**SET EXERCISE:** Copy out everything from the start of the records down through the line containing "cyan circle: moved 27 px right, 2 px up", unchanged.

**EXERCISE MATERIAL:**
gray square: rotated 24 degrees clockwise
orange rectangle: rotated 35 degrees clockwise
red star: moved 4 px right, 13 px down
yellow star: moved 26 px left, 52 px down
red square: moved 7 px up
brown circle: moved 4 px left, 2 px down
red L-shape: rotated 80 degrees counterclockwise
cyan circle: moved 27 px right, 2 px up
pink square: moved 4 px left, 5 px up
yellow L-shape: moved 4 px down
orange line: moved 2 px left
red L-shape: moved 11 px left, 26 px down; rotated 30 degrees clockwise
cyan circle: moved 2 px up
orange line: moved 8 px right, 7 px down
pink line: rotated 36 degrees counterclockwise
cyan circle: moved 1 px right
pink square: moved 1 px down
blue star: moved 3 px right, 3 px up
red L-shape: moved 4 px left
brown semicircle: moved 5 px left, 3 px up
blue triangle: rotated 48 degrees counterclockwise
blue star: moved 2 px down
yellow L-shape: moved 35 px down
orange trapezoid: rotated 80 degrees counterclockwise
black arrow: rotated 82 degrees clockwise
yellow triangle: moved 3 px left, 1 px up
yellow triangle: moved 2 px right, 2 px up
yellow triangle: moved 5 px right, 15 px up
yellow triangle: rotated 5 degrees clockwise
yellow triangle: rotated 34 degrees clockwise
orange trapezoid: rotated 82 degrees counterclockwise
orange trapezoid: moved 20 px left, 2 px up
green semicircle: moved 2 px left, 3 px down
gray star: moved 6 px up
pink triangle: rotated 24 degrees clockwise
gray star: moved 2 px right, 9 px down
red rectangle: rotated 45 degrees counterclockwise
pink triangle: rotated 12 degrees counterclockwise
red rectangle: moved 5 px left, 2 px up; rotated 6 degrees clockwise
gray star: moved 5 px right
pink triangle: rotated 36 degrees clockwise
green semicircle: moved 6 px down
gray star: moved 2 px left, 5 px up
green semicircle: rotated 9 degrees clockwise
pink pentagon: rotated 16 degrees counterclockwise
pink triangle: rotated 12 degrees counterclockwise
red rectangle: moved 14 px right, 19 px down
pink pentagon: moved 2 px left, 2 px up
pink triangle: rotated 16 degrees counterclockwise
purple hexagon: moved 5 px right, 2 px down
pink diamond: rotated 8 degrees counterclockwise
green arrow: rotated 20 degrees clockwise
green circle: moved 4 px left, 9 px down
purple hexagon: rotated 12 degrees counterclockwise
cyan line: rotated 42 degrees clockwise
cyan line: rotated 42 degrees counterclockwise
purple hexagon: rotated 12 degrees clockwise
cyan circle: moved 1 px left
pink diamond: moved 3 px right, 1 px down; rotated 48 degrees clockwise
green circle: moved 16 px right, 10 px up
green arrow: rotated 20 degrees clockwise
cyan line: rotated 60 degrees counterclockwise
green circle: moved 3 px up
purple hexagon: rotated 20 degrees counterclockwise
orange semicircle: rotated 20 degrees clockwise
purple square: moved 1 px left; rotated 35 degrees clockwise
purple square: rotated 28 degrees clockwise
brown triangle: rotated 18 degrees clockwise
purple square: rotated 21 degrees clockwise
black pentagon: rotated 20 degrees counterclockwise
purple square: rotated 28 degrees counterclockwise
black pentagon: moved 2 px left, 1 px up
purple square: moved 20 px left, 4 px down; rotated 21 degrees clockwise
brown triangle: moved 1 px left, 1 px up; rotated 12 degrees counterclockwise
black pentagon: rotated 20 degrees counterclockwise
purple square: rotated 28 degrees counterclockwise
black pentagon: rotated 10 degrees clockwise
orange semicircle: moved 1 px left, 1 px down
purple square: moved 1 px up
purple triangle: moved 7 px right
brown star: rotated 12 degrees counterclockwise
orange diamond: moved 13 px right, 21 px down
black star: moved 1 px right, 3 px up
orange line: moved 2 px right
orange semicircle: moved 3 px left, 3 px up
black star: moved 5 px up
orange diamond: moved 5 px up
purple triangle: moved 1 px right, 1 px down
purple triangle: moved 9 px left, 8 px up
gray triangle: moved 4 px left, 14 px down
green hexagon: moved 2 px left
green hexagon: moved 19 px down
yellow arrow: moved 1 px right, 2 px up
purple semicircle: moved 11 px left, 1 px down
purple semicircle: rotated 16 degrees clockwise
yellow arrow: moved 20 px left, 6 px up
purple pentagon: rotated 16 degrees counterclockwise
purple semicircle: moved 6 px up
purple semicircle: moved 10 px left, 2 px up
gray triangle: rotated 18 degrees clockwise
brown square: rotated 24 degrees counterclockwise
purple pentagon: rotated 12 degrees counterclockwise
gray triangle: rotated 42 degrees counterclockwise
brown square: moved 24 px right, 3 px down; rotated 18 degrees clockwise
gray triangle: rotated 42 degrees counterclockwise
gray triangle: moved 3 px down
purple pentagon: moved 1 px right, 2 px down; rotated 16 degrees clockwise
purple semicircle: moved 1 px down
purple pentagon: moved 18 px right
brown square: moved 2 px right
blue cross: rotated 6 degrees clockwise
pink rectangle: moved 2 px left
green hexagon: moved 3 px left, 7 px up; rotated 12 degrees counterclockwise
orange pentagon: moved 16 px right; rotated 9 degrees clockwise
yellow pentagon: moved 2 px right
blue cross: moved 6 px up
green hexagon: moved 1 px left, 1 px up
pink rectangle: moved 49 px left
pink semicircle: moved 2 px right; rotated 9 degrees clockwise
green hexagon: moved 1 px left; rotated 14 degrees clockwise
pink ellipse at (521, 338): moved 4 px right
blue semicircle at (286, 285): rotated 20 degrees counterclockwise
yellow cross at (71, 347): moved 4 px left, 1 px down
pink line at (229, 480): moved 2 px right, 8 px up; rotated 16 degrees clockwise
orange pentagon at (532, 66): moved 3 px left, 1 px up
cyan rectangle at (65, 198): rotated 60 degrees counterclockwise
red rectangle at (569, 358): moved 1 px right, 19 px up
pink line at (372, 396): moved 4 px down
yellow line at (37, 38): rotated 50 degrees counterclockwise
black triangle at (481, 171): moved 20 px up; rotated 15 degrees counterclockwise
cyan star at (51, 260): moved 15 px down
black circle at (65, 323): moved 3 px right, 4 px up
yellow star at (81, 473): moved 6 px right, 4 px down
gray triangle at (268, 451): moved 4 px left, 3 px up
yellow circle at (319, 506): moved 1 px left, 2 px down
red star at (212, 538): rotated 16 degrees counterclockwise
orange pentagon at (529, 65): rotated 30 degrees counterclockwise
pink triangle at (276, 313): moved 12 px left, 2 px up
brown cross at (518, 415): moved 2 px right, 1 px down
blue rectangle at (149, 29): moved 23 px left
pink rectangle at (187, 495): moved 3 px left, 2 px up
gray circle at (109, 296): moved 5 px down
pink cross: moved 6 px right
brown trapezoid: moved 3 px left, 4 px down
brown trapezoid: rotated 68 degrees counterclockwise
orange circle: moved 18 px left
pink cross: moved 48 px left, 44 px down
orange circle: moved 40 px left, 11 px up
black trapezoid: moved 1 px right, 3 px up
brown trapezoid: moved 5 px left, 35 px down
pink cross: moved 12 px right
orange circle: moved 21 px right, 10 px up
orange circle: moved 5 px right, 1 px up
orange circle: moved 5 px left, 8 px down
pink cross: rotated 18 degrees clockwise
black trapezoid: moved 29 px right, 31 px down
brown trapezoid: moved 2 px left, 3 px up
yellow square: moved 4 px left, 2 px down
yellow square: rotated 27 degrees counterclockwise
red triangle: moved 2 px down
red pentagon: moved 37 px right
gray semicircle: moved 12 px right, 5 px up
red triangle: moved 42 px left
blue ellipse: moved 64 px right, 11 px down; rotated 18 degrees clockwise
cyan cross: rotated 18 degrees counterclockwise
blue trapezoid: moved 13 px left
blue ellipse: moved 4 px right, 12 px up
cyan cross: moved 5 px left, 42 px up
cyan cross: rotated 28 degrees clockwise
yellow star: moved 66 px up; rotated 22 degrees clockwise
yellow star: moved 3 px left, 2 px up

**SOLUTION FOR THIS EXERCISE:**
gray square: rotated 24 degrees clockwise
orange rectangle: rotated 35 degrees clockwise
red star: moved 4 px right, 13 px down
yellow star: moved 26 px left, 52 px down
red square: moved 7 px up
brown circle: moved 4 px left, 2 px down
red L-shape: rotated 80 degrees counterclockwise
cyan circle: moved 27 px right, 2 px up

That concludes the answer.